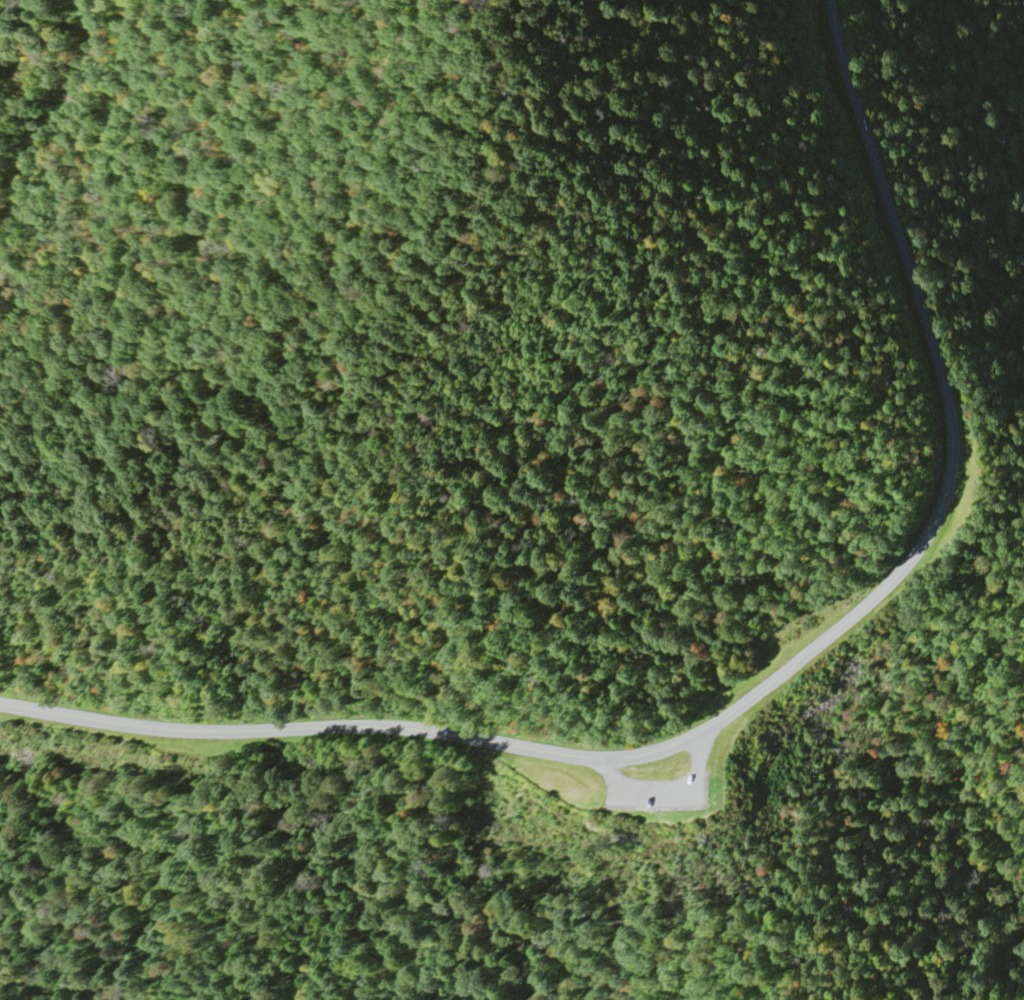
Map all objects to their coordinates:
road: (763, 691)
road: (670, 793)

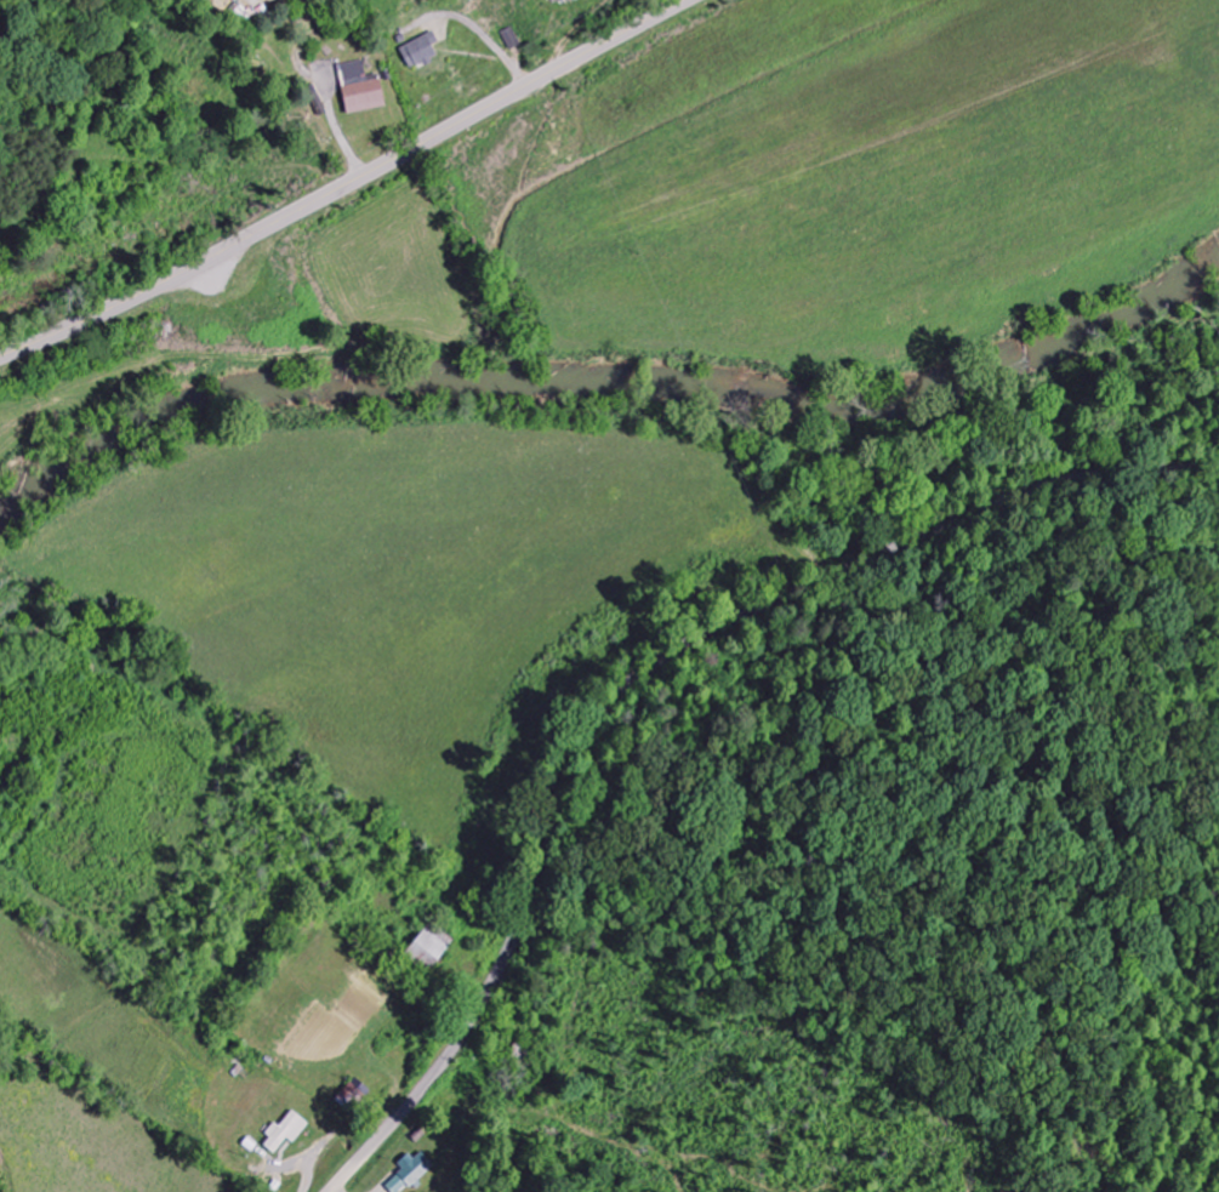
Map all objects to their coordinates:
building: (559, 1)
building: (513, 39)
building: (421, 52)
building: (361, 89)
road: (349, 186)
road: (650, 676)
building: (428, 952)
building: (354, 1097)
building: (288, 1132)
building: (412, 1173)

________

**Exercise directions**:
The answer is the whole listing above, written out verbatim, without its pictures.

**Answer to the problem**:
Map all objects to their coordinates:
road: (763, 691)
road: (670, 793)

Map all objects to their coordinates:
building: (559, 1)
building: (513, 39)
building: (421, 52)
building: (361, 89)
road: (349, 186)
road: (650, 676)
building: (428, 952)
building: (354, 1097)
building: (288, 1132)
building: (412, 1173)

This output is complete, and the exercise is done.